*Work order*
Exclude images; transcribe the rest of the data exactly.

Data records
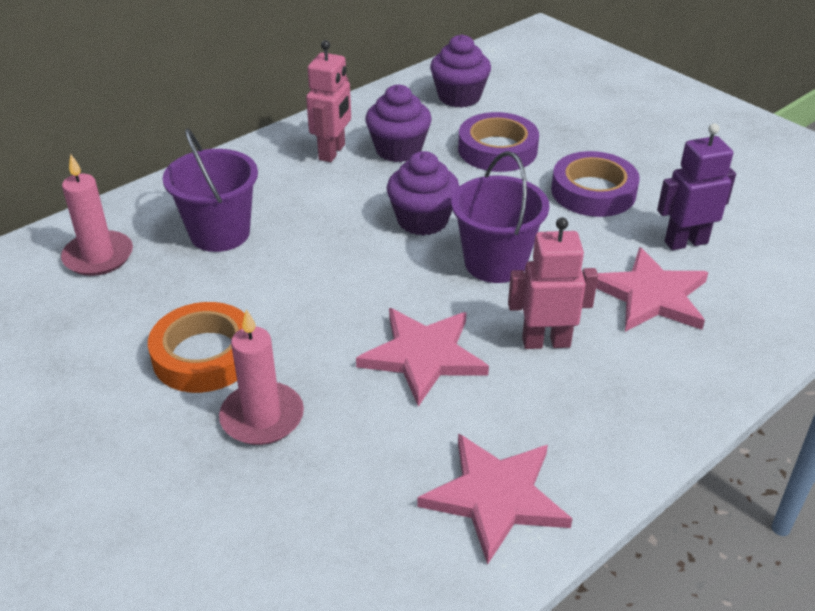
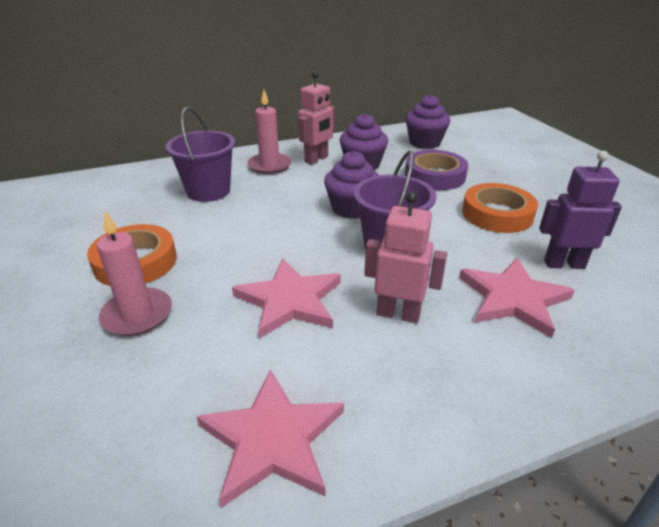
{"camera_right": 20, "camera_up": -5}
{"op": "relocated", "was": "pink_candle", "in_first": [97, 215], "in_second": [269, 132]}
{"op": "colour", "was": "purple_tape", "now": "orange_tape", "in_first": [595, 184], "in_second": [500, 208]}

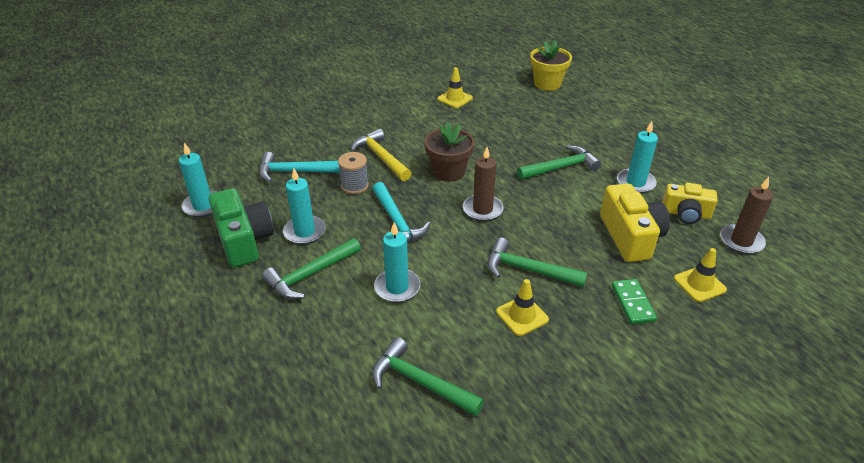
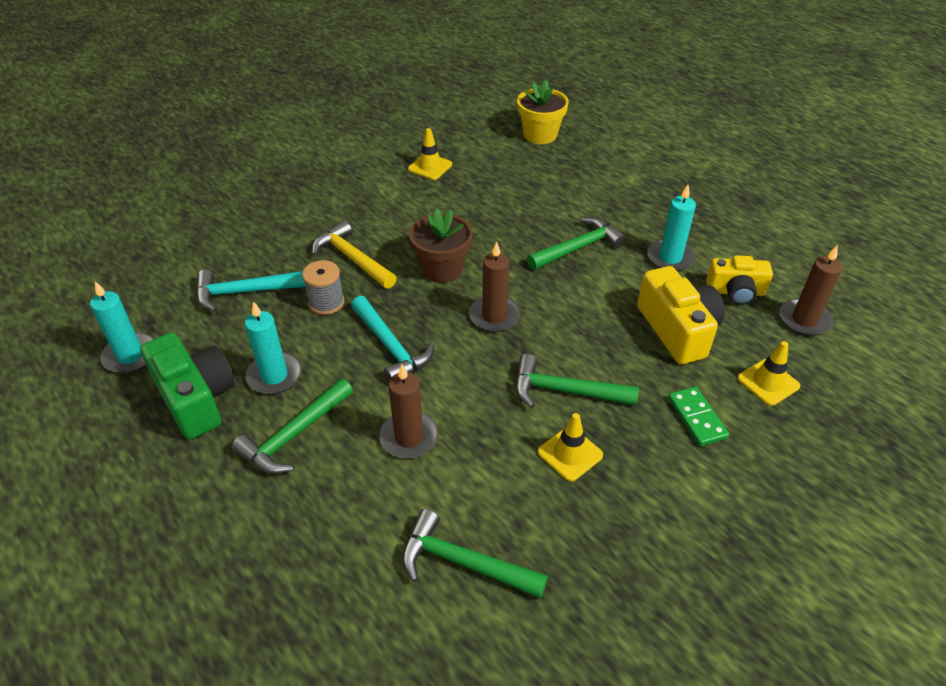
{"camera_right": -10, "camera_up": 5}
{"op": "colour", "was": "turquoise_candle", "now": "brown_candle", "in_first": [397, 262], "in_second": [408, 411]}

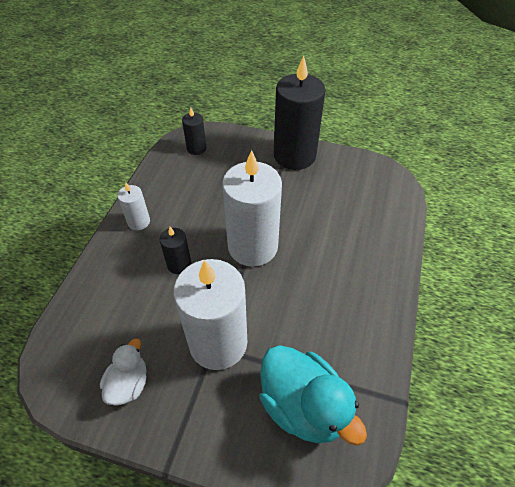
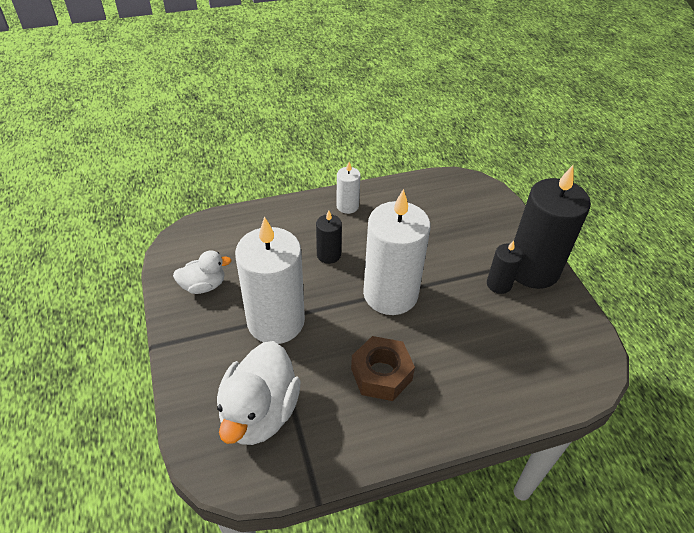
{"camera_right": 55, "camera_up": -5}
{"op": "relocated", "was": "black_candle", "in_first": [194, 131], "in_second": [505, 267]}
{"op": "colour", "was": "turquoise_duck", "now": "white_duck", "in_first": [313, 395], "in_second": [259, 393]}
{"op": "appeared", "now": "brown_nut", "in_second": [383, 368]}

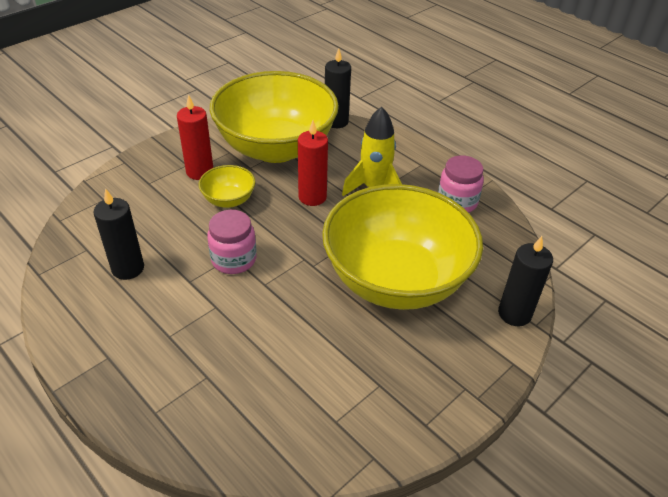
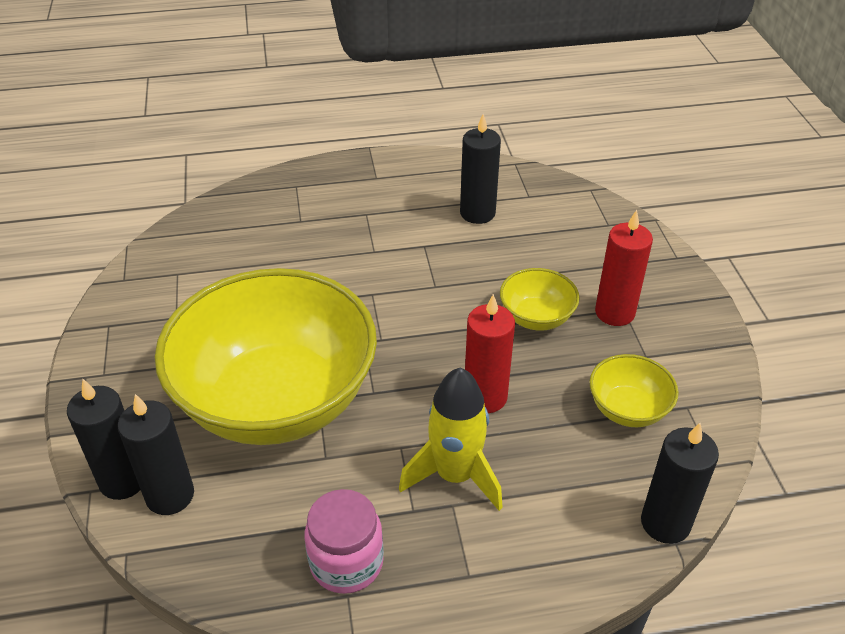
{"camera_right": 125, "camera_up": 0}
{"op": "missing", "was": "pink_jar", "in_first": [232, 242]}
{"op": "size", "was": "yellow_bowl", "in_first": [274, 117], "in_second": [634, 390], "ratio": 0.41}
{"op": "appeared", "now": "black_candle", "in_second": [155, 454]}

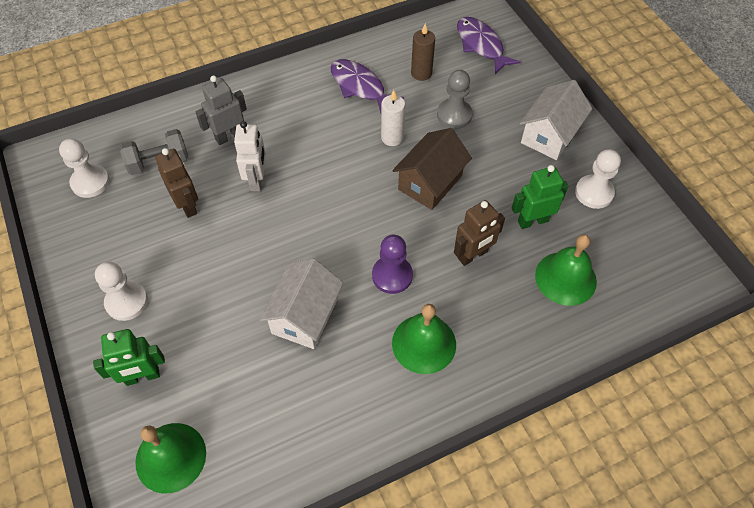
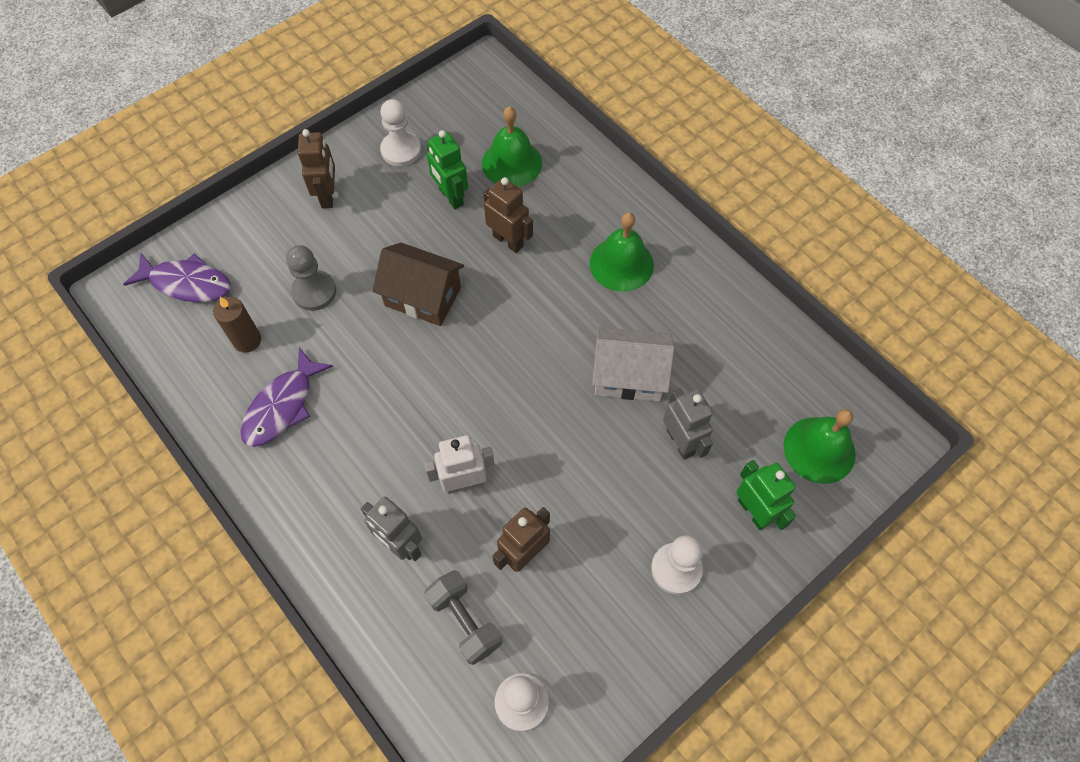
{"camera_right": -105, "camera_up": 5}
{"op": "missing", "was": "purple_pawn", "in_first": [392, 264]}
{"op": "missing", "was": "white_candle", "in_first": [393, 118]}
{"op": "spun", "was": "purple_fish", "in_first": [488, 45], "in_second": [177, 277], "clockwise": -120}
{"op": "exchanged", "was": "white_house", "now": "brown_robot", "in_first": [555, 120], "in_second": [316, 169]}
{"op": "appeared", "now": "grey_robot", "in_second": [688, 424]}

*Task result*
{"camera_right": 20, "camera_up": -5}
{"op": "relocated", "was": "pink_candle", "in_first": [97, 215], "in_second": [269, 132]}
{"op": "colour", "was": "purple_tape", "now": "orange_tape", "in_first": [595, 184], "in_second": [500, 208]}

{"camera_right": -10, "camera_up": 5}
{"op": "colour", "was": "turquoise_candle", "now": "brown_candle", "in_first": [397, 262], "in_second": [408, 411]}

{"camera_right": 55, "camera_up": -5}
{"op": "relocated", "was": "black_candle", "in_first": [194, 131], "in_second": [505, 267]}
{"op": "colour", "was": "turquoise_duck", "now": "white_duck", "in_first": [313, 395], "in_second": [259, 393]}
{"op": "appeared", "now": "brown_nut", "in_second": [383, 368]}

{"camera_right": 125, "camera_up": 0}
{"op": "missing", "was": "pink_jar", "in_first": [232, 242]}
{"op": "size", "was": "yellow_bowl", "in_first": [274, 117], "in_second": [634, 390], "ratio": 0.41}
{"op": "appeared", "now": "black_candle", "in_second": [155, 454]}

{"camera_right": -105, "camera_up": 5}
{"op": "missing", "was": "purple_pawn", "in_first": [392, 264]}
{"op": "missing", "was": "white_candle", "in_first": [393, 118]}
{"op": "spun", "was": "purple_fish", "in_first": [488, 45], "in_second": [177, 277], "clockwise": -120}
{"op": "exchanged", "was": "white_house", "now": "brown_robot", "in_first": [555, 120], "in_second": [316, 169]}
{"op": "appeared", "now": "grey_robot", "in_second": [688, 424]}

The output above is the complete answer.